Items |
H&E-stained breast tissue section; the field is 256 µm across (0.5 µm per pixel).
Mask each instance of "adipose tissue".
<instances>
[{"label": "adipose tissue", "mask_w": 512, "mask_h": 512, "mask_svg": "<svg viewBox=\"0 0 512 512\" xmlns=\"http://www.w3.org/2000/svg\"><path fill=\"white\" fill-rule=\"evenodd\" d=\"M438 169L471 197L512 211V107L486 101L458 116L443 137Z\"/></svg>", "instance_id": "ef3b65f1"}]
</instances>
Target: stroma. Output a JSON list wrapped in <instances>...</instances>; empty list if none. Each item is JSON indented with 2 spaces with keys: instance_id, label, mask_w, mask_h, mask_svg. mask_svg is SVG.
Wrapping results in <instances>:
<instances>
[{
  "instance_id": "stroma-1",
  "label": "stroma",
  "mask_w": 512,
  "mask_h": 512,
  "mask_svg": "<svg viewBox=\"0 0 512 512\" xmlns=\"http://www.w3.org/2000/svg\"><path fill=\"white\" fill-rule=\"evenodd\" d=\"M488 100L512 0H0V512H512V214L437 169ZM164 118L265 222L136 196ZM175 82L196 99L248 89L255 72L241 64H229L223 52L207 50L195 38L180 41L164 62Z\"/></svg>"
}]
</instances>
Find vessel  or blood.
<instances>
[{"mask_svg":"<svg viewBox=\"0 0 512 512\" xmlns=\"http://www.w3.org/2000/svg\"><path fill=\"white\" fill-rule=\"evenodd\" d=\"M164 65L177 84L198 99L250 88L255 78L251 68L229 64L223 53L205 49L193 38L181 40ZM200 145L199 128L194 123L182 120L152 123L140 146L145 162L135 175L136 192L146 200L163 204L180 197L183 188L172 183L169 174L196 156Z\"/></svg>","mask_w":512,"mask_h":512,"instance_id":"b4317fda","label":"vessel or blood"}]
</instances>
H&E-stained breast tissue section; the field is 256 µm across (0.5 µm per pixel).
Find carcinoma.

==

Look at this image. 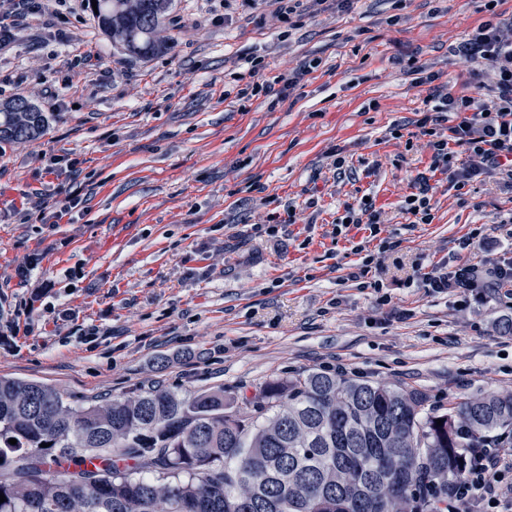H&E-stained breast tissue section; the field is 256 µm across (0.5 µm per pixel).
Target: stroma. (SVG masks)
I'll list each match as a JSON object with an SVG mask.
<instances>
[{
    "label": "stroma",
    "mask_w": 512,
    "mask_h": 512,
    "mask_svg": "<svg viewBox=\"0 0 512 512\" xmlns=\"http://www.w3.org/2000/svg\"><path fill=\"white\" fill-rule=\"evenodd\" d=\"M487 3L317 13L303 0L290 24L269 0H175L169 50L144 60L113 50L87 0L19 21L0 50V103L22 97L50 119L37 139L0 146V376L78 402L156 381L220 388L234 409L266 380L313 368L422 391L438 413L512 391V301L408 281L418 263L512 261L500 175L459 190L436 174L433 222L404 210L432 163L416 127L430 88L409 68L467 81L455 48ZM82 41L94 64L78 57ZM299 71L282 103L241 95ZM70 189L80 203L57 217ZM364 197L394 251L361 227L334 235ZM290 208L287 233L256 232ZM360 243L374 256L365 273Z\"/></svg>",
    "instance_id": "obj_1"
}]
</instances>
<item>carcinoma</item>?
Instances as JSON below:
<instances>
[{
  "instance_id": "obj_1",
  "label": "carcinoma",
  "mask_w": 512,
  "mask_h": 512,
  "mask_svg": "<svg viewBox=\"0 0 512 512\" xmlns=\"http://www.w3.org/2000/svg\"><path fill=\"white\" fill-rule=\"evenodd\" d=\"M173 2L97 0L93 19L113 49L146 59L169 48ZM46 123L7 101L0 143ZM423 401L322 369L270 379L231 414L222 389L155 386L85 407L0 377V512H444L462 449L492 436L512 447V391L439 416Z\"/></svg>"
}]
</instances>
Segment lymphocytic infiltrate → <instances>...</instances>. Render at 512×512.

Aim of the exercise |
Repeat word for word the lines from the line with "Target: stroma. Output" to the line with "Find carcinoma.", both lines included.

Output for this exercise |
Target: stroma. Output a JSON list wrapped in <instances>...</instances>; empty list if none. Each item is JSON indented with 2 spaces with keys: instance_id, label, mask_w, mask_h, mask_svg. mask_svg is SVG.
Wrapping results in <instances>:
<instances>
[{
  "instance_id": "stroma-1",
  "label": "stroma",
  "mask_w": 512,
  "mask_h": 512,
  "mask_svg": "<svg viewBox=\"0 0 512 512\" xmlns=\"http://www.w3.org/2000/svg\"><path fill=\"white\" fill-rule=\"evenodd\" d=\"M488 100L512 0H0V512H512V214L437 169ZM164 118L265 222L136 196ZM175 82L196 99L248 89L255 72L241 64H229L223 52L207 50L195 38L180 41L164 62Z\"/></svg>"
}]
</instances>
Find vessel  or blood.
<instances>
[{"mask_svg":"<svg viewBox=\"0 0 512 512\" xmlns=\"http://www.w3.org/2000/svg\"><path fill=\"white\" fill-rule=\"evenodd\" d=\"M164 65L177 84L198 99L250 88L255 78L251 68L229 64L223 53L205 49L193 38L181 40ZM200 145L199 128L194 123L182 120L152 123L140 146L145 162L135 175L136 192L146 200L163 204L180 197L183 188L172 183L169 174L196 156Z\"/></svg>","mask_w":512,"mask_h":512,"instance_id":"b4317fda","label":"vessel or blood"}]
</instances>
H&E-stained breast tissue section; the field is 256 µm across (0.5 µm per pixel).
Find carcinoma.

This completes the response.